Work instructions → Every line from the top of the records through the one bearing "camera: 25 degrees right, 15 degrees down" is to be reproduced exactly, and pictures are to be left out.

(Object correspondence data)
· · · · ·
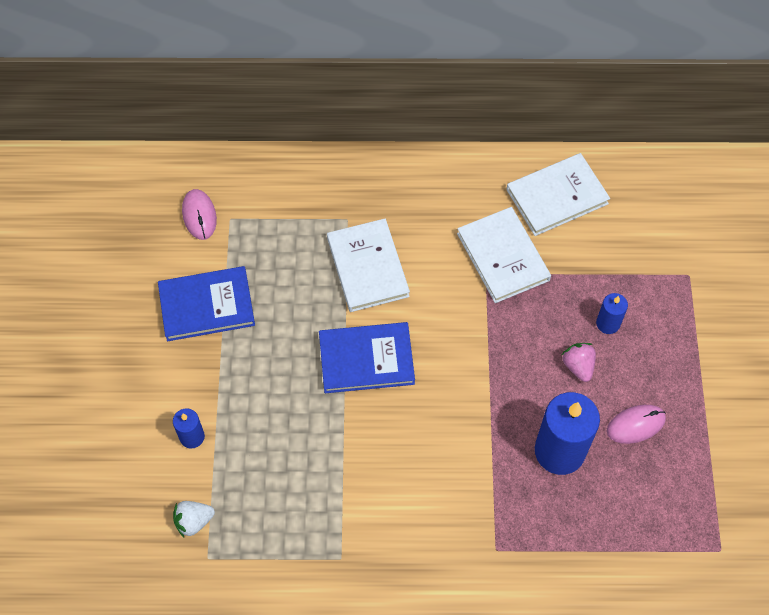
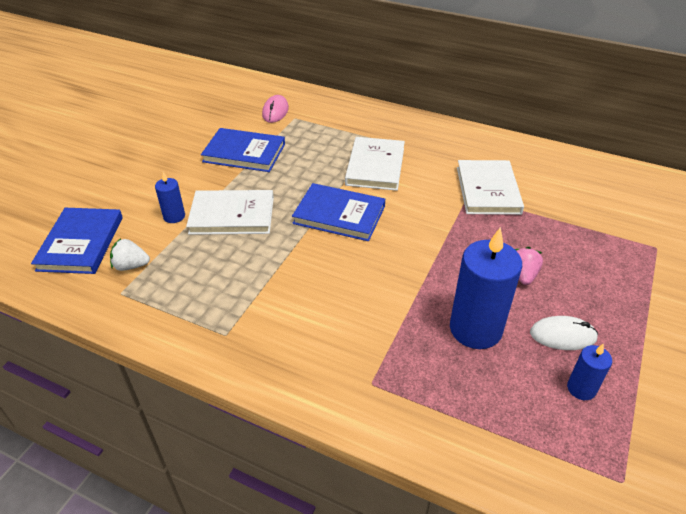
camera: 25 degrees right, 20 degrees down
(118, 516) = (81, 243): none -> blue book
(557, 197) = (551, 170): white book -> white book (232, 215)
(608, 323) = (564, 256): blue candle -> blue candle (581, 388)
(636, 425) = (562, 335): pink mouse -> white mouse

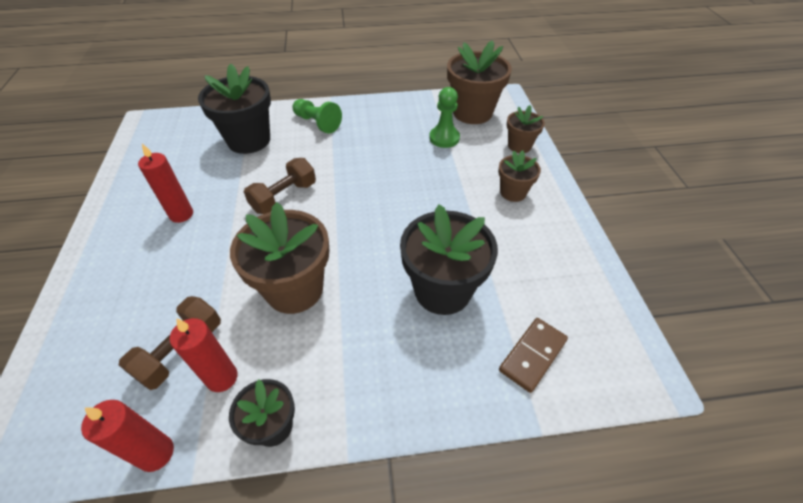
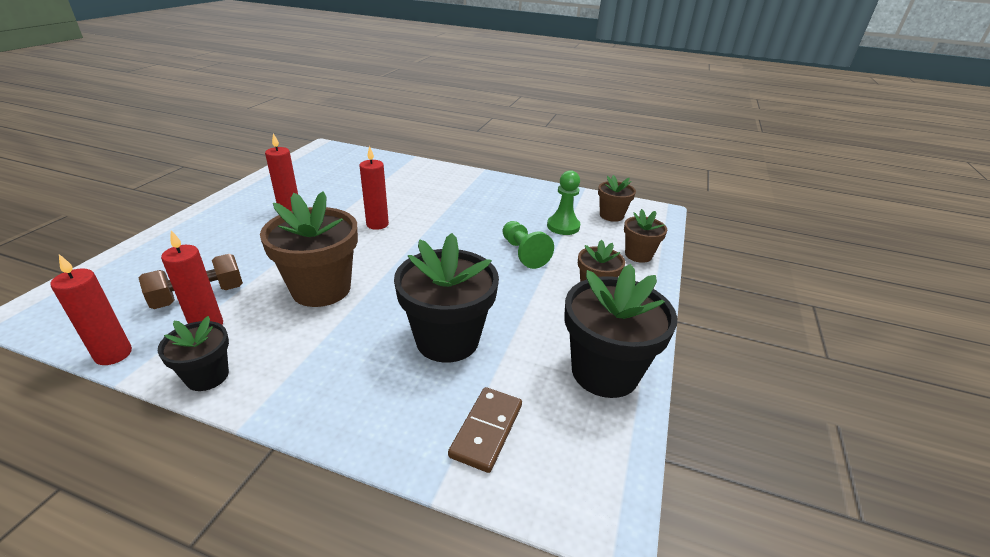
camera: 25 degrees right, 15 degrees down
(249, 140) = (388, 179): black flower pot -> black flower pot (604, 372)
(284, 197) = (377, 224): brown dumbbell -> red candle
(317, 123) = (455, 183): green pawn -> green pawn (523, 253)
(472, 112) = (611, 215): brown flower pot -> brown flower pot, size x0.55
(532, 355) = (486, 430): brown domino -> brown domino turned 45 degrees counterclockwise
· · · · ·
Solution →
camera: 25 degrees right, 20 degrees down
(118, 516) = (81, 243): none -> blue book
(557, 197) = (551, 170): white book -> white book (232, 215)
(608, 323) = (564, 256): blue candle -> blue candle (581, 388)
(636, 425) = (562, 335): pink mouse -> white mouse

camera: 25 degrees right, 15 degrees down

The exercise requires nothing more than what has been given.